- **PROVIDED DATA**
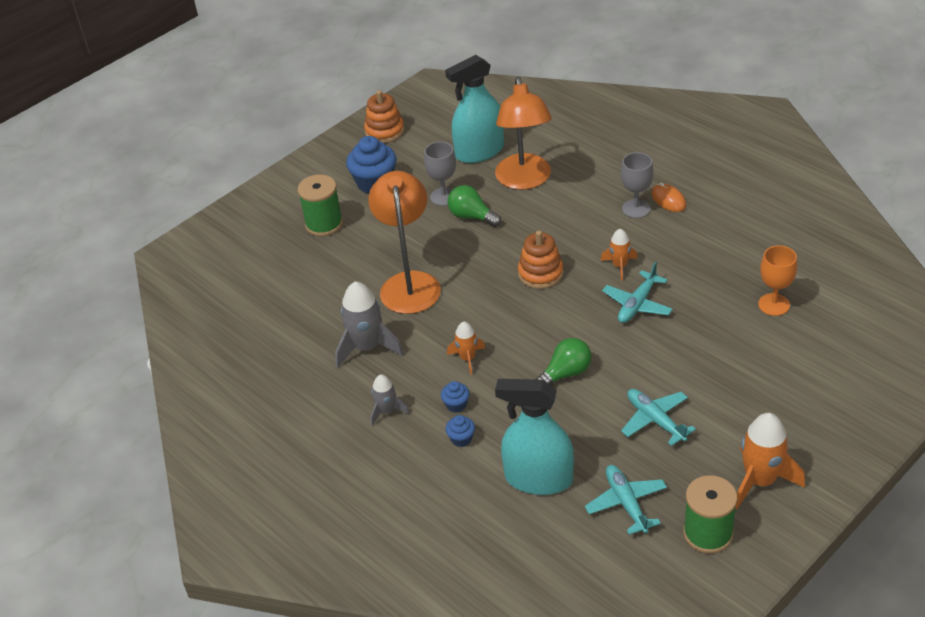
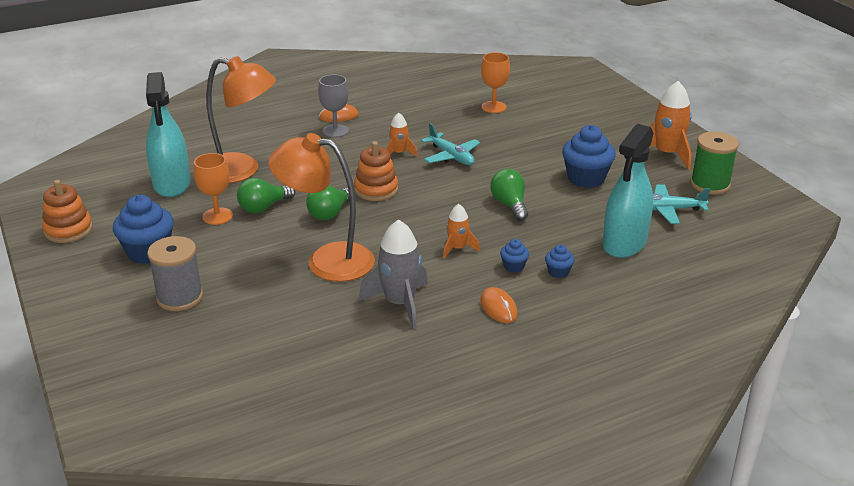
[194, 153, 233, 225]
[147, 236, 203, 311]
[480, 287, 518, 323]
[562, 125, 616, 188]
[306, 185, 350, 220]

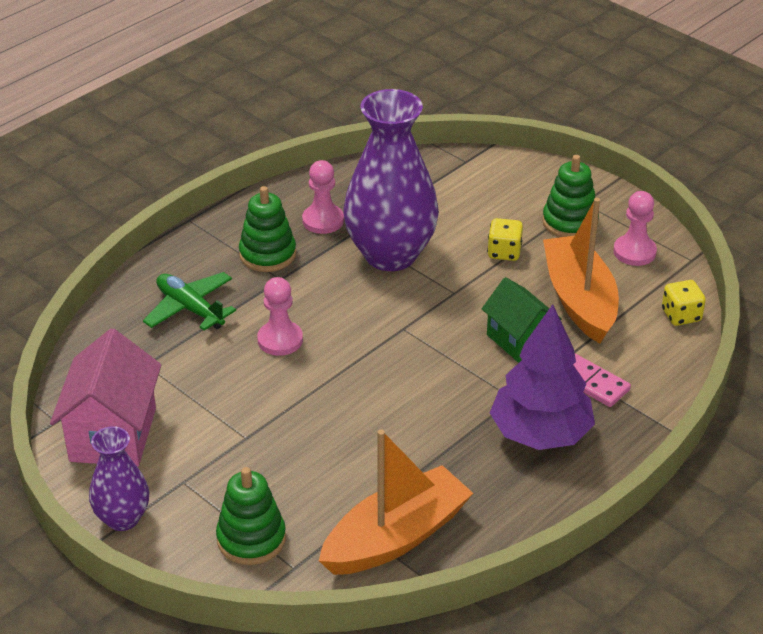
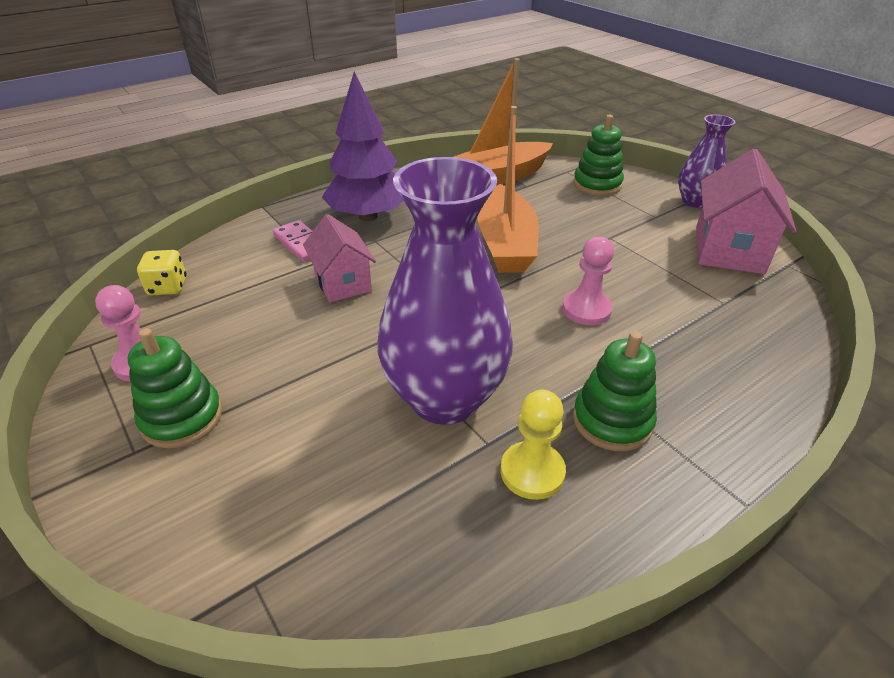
[500, 390, 566, 500]
[477, 106, 539, 273]
[487, 218, 523, 261] (first image)
[143, 272, 236, 331] (first image)
[303, 214, 376, 302]

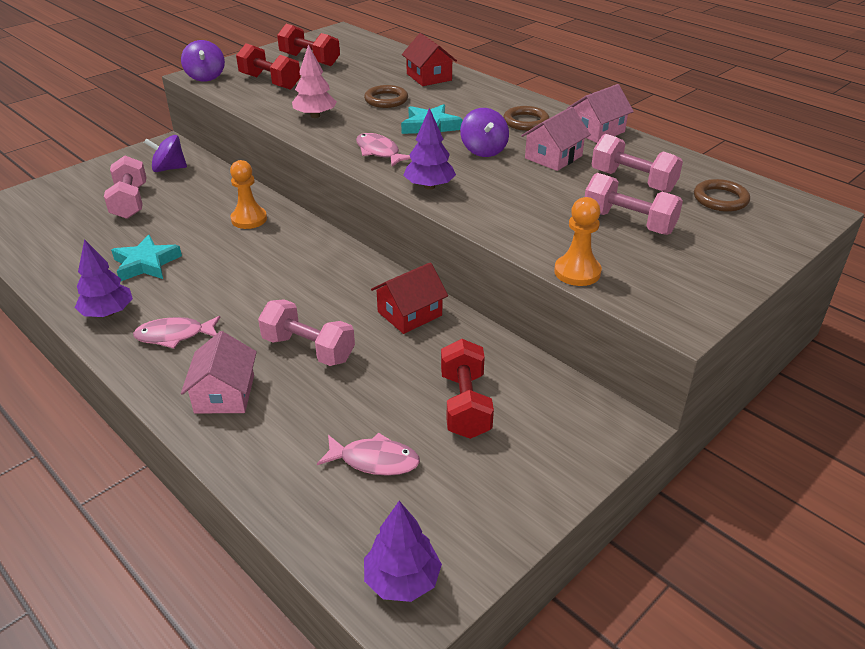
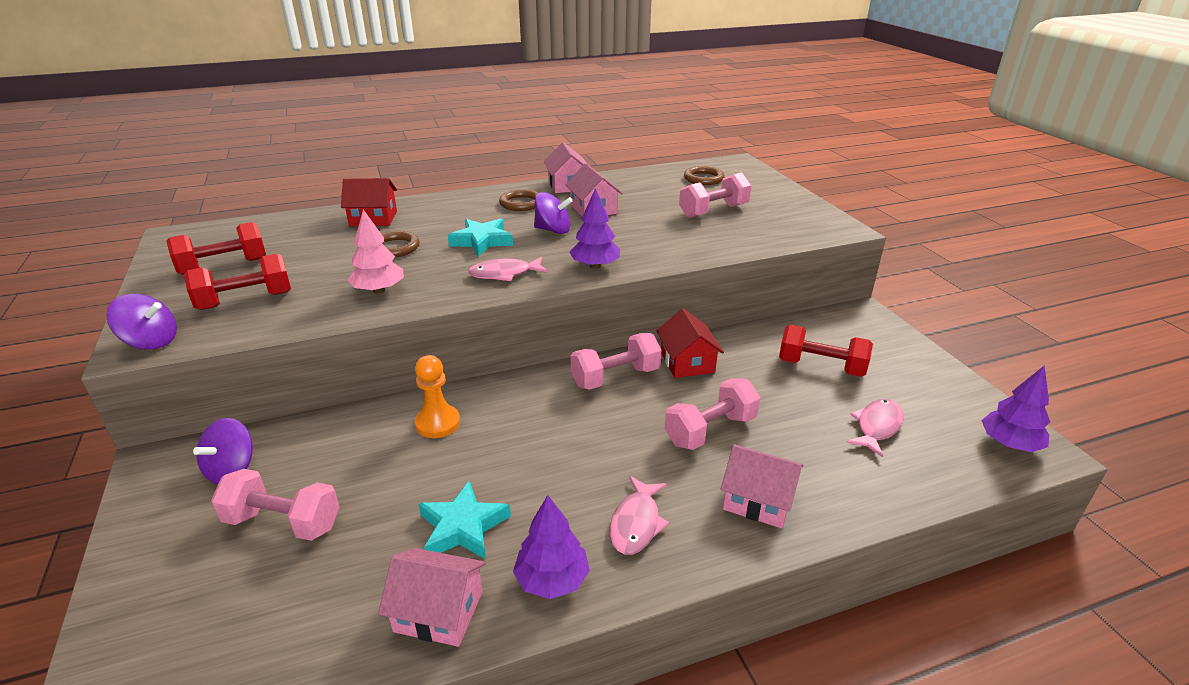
[571, 333, 661, 390]
[554, 197, 602, 286] (first image)
[378, 548, 486, 647]

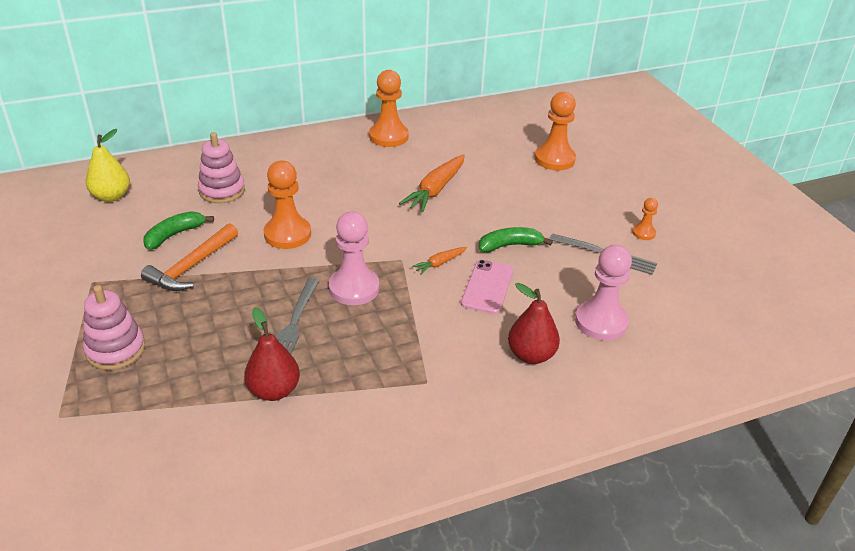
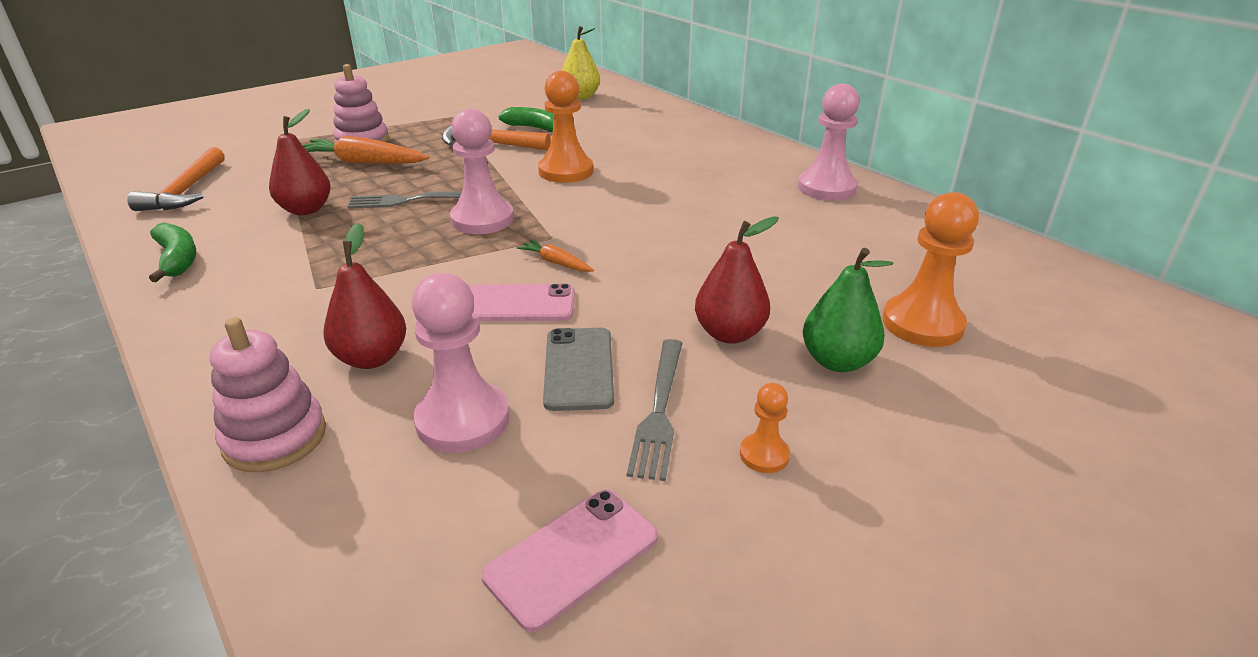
[798, 84, 860, 201]
[210, 317, 326, 472]
[303, 136, 429, 164]
[149, 223, 197, 282]
[127, 147, 225, 211]
[695, 216, 779, 344]
[803, 248, 893, 372]
[543, 328, 614, 411]
[481, 489, 658, 632]

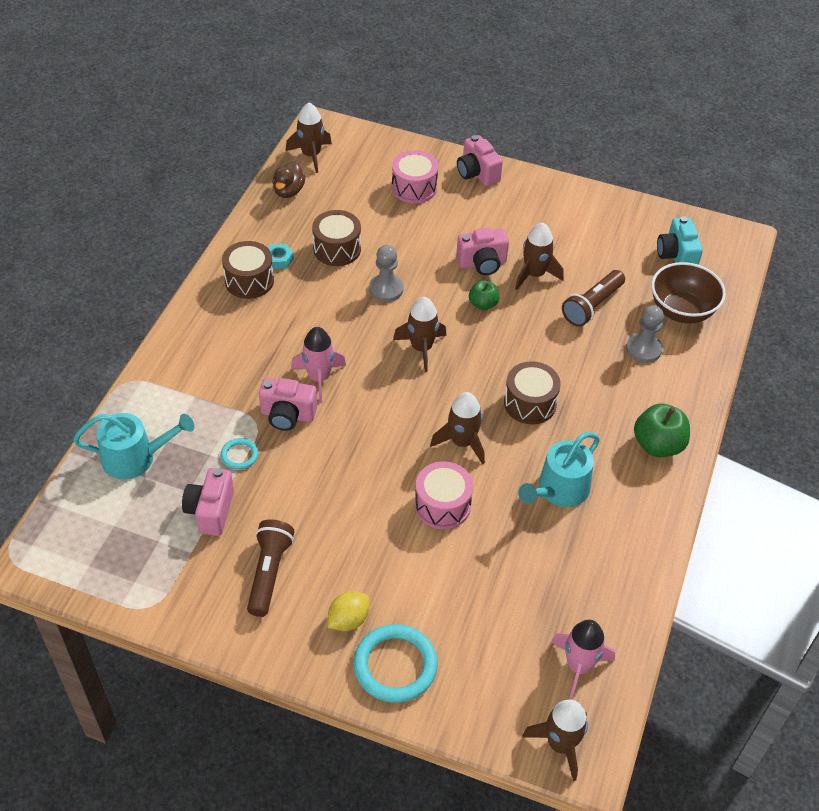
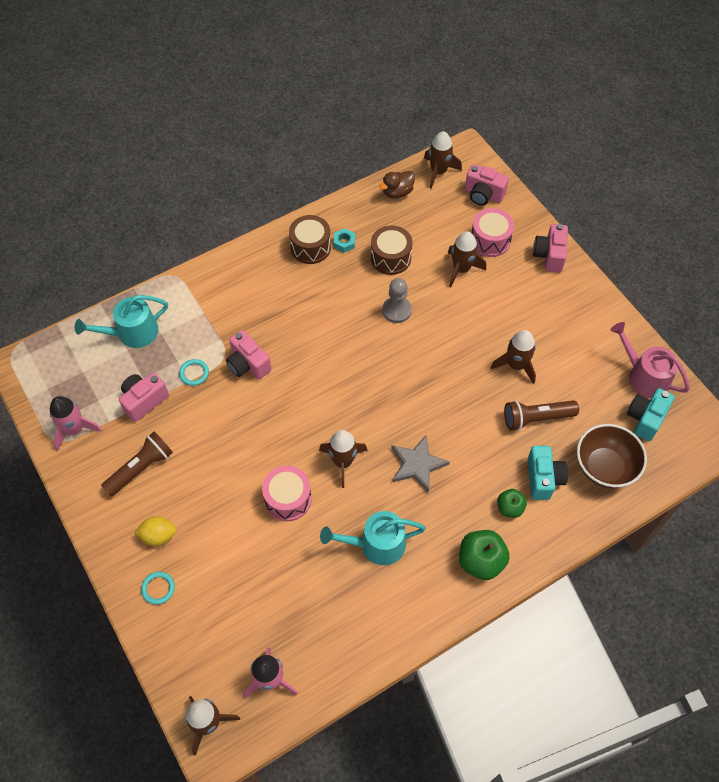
[465, 164, 509, 205]
[497, 489, 527, 518]
[448, 231, 486, 287]
[528, 446, 568, 500]
[50, 396, 102, 451]
[391, 435, 450, 493]
[75, 295, 168, 348]
[141, 572, 175, 605]
[611, 322, 690, 398]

- **TASK DETAILS**
Each line from the one containing "[50, 396, 102, 451]" to the end of the entries above should be copied exactly, and no other line.

- **OUTPUT OF THE TASK**
[50, 396, 102, 451]
[391, 435, 450, 493]
[75, 295, 168, 348]
[141, 572, 175, 605]
[611, 322, 690, 398]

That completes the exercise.